■ **요구 사항**: 아래 데이터에서 "gray cross: rotated 30 degrees clockwise"라는 문구가 있는 줄부터 "blue triangle: moved 2 px left"라는 문구가 있는 줄까지만 다시 적되, "purple arrow"라는 표현을 "green arrow"라는 표현으로 바꾸고 나머지는 그대로 두십시오. 그림은 답에서 빼십시오.

■ **제공된 데이터**:
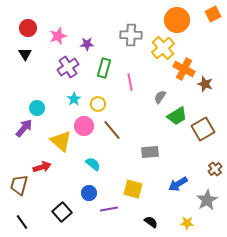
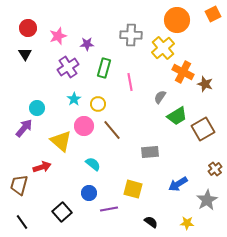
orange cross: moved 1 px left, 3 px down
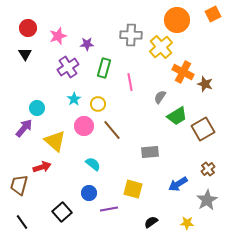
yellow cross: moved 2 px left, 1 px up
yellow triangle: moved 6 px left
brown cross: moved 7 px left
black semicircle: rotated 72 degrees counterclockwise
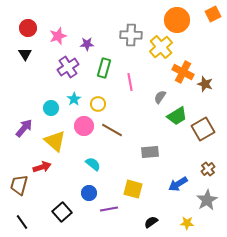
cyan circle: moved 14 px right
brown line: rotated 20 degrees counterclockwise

---

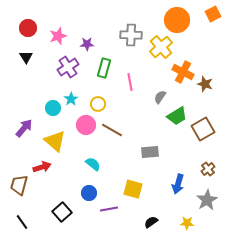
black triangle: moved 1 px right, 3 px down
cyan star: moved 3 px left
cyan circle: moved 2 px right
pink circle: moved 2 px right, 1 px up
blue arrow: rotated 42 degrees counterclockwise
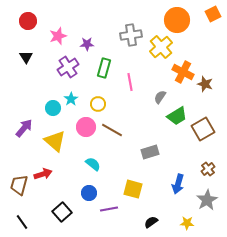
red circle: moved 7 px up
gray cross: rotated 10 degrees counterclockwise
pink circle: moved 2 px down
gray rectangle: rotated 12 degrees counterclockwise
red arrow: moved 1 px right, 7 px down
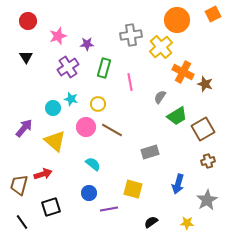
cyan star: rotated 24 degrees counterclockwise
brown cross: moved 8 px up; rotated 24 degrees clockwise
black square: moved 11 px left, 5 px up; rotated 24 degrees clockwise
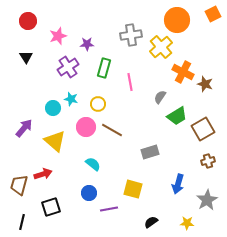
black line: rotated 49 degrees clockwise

* * *

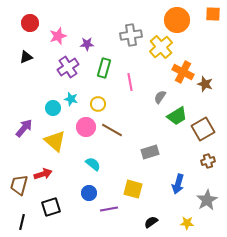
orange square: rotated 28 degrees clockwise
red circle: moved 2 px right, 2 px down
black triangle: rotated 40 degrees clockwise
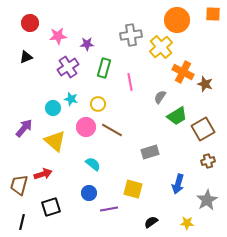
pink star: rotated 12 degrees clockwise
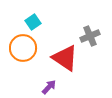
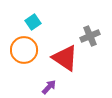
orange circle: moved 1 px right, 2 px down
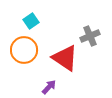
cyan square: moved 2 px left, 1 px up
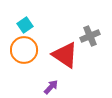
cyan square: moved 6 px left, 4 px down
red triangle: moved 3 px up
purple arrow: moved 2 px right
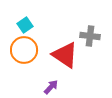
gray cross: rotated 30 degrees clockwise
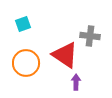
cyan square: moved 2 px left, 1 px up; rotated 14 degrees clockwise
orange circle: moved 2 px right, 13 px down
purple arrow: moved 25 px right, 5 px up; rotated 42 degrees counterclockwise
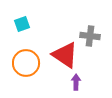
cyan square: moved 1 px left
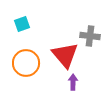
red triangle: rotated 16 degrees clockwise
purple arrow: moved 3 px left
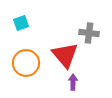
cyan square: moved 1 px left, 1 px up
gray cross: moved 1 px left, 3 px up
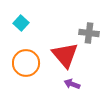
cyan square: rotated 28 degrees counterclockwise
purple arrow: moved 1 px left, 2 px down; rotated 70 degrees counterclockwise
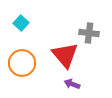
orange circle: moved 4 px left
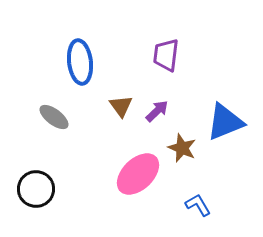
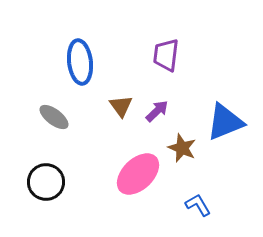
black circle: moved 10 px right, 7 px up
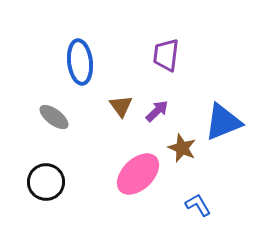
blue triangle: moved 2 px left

■ **완성된 답변**:
gray cross: rotated 30 degrees clockwise
cyan square: moved 2 px left, 1 px up; rotated 14 degrees clockwise
orange circle: moved 2 px right, 13 px down
green arrow: moved 25 px right, 5 px up; rotated 42 degrees counterclockwise
cyan square: moved 1 px left
red triangle: rotated 16 degrees clockwise
green arrow: moved 3 px left
cyan square: moved 1 px left, 1 px up
gray cross: moved 1 px left, 3 px up
cyan square: rotated 28 degrees counterclockwise
green arrow: moved 1 px left, 2 px down; rotated 70 degrees counterclockwise
orange circle: moved 4 px left
black circle: moved 10 px right, 7 px up
blue triangle: moved 2 px left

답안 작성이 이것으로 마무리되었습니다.